Pick out every line in the data that contains the string "kern", and copy each one.

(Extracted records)
....
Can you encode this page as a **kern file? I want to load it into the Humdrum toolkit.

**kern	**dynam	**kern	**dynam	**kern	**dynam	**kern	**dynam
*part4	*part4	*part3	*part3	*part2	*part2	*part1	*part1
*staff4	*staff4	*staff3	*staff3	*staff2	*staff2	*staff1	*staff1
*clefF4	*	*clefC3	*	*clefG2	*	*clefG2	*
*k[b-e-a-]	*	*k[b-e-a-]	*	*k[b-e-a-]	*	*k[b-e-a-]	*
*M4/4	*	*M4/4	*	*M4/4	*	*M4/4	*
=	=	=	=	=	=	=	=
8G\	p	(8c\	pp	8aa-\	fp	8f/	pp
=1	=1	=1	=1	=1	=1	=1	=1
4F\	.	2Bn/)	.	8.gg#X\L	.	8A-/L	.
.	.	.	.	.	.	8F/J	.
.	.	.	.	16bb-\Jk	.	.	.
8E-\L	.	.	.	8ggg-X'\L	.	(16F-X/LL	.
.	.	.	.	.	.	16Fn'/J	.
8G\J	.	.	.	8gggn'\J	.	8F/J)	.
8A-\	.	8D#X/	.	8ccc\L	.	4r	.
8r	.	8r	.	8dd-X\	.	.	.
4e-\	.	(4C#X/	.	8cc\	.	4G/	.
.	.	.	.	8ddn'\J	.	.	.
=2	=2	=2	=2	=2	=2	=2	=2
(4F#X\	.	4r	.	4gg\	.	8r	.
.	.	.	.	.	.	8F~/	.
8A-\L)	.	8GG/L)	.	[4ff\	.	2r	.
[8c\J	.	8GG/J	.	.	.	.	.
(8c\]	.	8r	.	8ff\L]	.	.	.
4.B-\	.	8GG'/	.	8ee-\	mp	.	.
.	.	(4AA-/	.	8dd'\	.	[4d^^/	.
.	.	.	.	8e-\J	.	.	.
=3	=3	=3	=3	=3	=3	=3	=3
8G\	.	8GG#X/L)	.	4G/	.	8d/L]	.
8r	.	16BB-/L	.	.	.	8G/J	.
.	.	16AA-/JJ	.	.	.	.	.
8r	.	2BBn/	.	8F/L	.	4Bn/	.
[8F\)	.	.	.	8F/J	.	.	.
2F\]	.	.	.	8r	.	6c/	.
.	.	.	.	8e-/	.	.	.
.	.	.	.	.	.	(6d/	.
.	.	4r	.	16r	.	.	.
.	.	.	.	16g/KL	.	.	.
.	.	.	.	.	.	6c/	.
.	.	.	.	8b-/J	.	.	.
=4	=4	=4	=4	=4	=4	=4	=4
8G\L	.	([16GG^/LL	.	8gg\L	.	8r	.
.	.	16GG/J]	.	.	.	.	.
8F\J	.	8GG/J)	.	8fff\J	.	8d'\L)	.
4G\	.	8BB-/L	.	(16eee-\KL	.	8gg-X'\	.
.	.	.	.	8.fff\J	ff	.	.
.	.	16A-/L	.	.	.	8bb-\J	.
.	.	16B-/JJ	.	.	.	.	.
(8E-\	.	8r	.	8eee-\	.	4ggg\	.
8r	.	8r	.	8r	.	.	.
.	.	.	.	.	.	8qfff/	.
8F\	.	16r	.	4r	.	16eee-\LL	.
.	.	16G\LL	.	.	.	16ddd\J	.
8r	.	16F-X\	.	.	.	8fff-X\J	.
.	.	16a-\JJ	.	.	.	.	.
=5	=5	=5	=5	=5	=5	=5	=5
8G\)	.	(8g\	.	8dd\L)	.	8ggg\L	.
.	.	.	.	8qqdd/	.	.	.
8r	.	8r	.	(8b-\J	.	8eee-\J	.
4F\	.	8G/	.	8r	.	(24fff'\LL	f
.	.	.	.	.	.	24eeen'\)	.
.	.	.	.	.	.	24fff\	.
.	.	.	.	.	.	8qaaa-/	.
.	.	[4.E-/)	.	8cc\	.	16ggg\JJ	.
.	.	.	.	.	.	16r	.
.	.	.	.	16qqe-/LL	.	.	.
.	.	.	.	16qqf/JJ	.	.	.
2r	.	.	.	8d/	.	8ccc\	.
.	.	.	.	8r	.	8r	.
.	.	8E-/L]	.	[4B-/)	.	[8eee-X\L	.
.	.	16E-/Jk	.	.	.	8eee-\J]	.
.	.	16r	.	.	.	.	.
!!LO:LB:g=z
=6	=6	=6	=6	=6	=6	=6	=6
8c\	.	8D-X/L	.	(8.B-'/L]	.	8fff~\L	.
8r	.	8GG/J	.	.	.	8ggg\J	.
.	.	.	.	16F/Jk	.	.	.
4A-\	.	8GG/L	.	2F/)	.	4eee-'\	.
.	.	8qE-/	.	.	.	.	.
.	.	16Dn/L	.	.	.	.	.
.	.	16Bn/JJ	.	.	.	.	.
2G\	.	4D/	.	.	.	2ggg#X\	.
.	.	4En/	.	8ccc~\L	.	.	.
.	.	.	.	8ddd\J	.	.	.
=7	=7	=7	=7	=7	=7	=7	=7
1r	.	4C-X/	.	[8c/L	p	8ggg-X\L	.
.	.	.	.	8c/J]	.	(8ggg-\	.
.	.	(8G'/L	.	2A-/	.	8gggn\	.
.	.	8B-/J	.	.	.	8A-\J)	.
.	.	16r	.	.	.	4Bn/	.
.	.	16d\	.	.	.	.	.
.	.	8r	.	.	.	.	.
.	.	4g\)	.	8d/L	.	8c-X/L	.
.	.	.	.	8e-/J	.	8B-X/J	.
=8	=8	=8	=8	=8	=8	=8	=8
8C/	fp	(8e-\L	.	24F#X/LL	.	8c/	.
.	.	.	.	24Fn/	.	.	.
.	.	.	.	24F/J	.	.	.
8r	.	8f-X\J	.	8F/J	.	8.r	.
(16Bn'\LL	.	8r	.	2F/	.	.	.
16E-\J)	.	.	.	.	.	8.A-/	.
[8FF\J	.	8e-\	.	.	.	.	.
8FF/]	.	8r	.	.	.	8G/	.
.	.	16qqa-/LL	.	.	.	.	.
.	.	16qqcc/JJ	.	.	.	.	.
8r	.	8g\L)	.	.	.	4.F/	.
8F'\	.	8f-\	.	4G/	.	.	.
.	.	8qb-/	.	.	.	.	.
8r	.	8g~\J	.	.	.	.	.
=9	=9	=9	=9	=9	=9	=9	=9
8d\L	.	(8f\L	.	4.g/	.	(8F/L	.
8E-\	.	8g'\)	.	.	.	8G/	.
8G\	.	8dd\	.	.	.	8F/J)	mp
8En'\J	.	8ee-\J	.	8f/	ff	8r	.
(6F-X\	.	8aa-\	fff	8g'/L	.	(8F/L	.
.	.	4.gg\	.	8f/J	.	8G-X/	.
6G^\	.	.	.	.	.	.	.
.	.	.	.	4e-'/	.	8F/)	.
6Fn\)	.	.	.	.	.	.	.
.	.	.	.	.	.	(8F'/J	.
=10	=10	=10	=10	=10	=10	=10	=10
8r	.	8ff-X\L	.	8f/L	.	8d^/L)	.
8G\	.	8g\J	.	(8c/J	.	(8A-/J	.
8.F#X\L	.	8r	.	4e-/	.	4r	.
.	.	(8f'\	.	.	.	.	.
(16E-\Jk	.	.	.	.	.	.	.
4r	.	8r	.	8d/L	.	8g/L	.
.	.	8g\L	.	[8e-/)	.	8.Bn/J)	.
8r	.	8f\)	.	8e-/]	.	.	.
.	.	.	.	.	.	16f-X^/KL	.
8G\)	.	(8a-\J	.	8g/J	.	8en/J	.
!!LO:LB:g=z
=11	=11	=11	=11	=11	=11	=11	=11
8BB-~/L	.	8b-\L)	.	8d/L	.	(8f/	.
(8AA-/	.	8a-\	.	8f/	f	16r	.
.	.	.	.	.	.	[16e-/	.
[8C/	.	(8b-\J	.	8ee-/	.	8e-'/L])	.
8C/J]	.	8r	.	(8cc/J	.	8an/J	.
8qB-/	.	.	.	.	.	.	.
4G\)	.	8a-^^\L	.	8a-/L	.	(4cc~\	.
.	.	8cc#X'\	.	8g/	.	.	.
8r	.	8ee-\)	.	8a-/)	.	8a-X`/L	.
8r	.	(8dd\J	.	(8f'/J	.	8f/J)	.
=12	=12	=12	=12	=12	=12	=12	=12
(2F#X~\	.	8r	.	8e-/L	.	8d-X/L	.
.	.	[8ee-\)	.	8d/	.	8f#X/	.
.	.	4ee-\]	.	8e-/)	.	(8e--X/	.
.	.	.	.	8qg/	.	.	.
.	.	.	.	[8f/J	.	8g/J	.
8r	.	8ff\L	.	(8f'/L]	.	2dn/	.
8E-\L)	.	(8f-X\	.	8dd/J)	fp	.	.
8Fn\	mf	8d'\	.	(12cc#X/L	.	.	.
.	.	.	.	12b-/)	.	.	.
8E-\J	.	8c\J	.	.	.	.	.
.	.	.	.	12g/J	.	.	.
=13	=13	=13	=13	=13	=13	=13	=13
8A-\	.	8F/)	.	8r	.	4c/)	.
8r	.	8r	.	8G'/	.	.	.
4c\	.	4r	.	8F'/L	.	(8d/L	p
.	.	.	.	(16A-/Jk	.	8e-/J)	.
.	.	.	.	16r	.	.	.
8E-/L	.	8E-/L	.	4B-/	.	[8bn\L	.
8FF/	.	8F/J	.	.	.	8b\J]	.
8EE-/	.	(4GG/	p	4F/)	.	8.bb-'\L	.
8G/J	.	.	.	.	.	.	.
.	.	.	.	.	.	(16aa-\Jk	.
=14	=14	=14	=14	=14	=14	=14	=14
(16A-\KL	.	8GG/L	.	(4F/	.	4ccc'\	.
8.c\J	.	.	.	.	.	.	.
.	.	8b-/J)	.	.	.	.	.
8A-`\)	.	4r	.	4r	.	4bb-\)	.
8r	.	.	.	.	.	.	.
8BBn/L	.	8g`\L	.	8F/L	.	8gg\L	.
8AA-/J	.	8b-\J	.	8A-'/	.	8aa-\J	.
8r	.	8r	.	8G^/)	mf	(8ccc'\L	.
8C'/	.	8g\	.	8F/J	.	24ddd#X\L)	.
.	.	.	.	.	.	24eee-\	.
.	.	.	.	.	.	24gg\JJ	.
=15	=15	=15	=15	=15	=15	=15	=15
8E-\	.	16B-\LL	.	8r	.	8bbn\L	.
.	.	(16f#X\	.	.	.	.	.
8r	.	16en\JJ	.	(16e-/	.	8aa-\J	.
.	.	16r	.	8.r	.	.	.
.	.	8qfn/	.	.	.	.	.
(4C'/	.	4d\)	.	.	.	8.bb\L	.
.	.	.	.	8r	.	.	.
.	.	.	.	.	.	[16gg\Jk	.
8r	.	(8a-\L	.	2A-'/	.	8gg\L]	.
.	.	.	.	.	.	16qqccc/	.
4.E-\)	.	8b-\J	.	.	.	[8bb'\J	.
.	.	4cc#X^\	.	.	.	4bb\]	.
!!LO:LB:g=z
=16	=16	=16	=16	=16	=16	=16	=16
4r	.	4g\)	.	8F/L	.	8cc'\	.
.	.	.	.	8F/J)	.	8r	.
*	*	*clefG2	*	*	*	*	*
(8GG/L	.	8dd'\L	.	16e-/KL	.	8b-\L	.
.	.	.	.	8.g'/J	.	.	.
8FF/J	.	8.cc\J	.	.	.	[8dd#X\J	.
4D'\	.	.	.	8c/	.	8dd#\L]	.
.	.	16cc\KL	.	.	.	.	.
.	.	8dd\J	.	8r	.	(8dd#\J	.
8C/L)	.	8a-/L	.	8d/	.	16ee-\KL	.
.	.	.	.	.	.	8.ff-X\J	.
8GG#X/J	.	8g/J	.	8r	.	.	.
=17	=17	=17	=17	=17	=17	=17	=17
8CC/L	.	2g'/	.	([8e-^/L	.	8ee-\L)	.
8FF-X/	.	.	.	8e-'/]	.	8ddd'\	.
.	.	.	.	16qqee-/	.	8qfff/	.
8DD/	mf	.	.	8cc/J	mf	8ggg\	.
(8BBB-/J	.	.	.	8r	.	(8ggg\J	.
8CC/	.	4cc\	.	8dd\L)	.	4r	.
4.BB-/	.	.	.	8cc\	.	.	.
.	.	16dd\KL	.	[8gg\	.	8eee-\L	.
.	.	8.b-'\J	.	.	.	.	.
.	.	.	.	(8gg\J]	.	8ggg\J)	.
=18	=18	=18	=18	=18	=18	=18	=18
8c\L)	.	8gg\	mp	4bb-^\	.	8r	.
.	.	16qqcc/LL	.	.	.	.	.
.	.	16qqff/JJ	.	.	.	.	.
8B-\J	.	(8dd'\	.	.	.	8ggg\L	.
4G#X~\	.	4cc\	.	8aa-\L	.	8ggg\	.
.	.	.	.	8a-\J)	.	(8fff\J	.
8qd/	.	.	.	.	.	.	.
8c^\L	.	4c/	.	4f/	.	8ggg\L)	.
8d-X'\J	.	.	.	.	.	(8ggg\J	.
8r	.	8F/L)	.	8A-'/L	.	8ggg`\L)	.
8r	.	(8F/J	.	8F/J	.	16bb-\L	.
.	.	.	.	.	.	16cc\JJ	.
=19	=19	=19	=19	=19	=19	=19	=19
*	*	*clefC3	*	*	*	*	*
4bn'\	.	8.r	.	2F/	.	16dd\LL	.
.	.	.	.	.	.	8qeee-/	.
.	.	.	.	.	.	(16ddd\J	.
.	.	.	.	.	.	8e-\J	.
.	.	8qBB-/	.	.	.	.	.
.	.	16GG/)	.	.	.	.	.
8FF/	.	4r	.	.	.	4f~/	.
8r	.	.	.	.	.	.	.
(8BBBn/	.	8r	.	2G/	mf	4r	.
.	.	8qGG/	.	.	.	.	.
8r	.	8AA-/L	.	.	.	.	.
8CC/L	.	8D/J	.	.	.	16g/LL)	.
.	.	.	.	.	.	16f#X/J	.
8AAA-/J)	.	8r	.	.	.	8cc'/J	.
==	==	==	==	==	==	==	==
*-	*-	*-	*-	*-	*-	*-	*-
....
**Solution:**
Can you encode this page as a **kern file? I want to load it into the Humdrum toolkit.
**kern	**dynam	**kern	**dynam	**kern	**dynam	**kern	**dynam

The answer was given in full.